Write only the number of lines in the entries that hold the string "white".

-*-*-

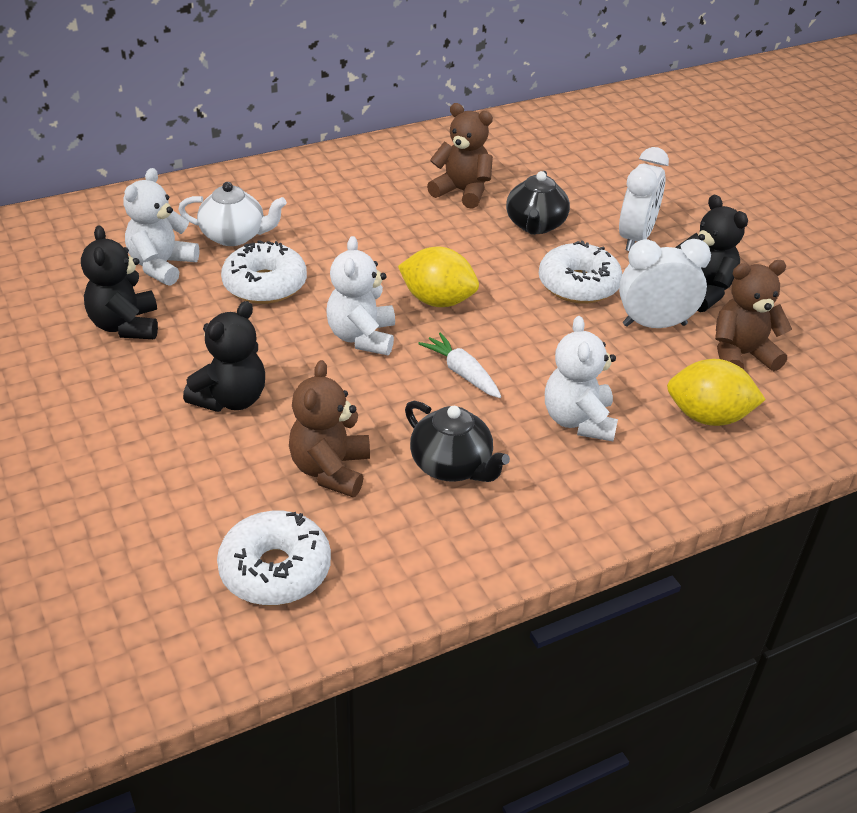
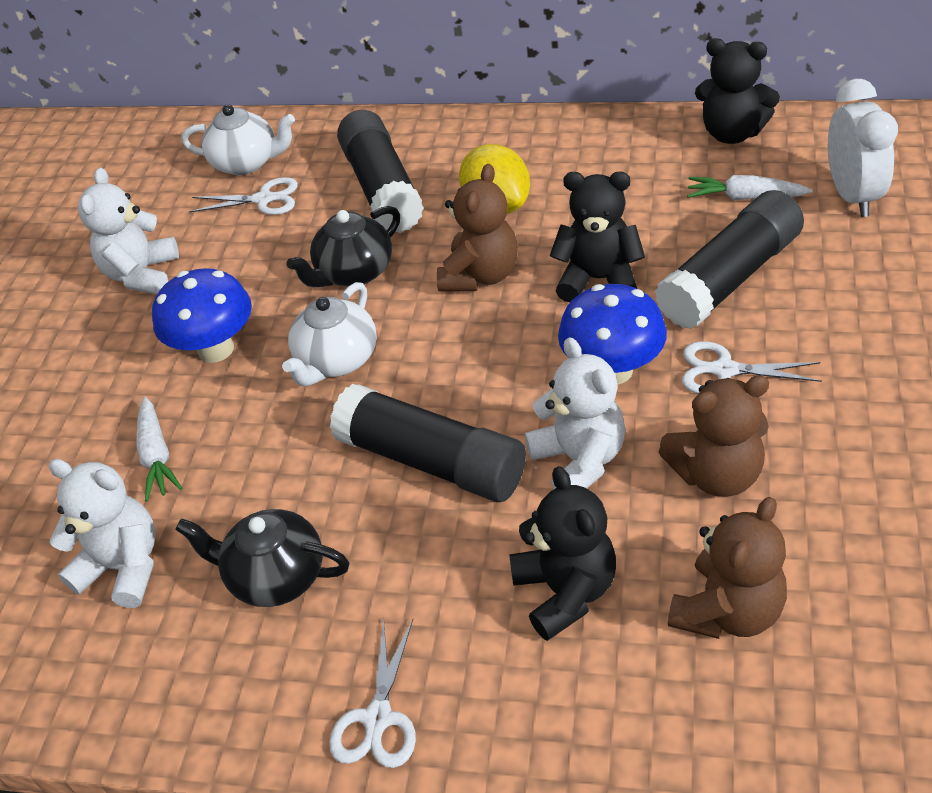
black glue stick: 0 -> 3
blue mushroom: 0 -> 2
white carrot: 1 -> 2
white clock: 2 -> 1
white donut: 3 -> 0
white scissors: 0 -> 3
white teapot: 1 -> 2
yellow lemon: 2 -> 1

-*-*-

YOUR RESPONSE: 5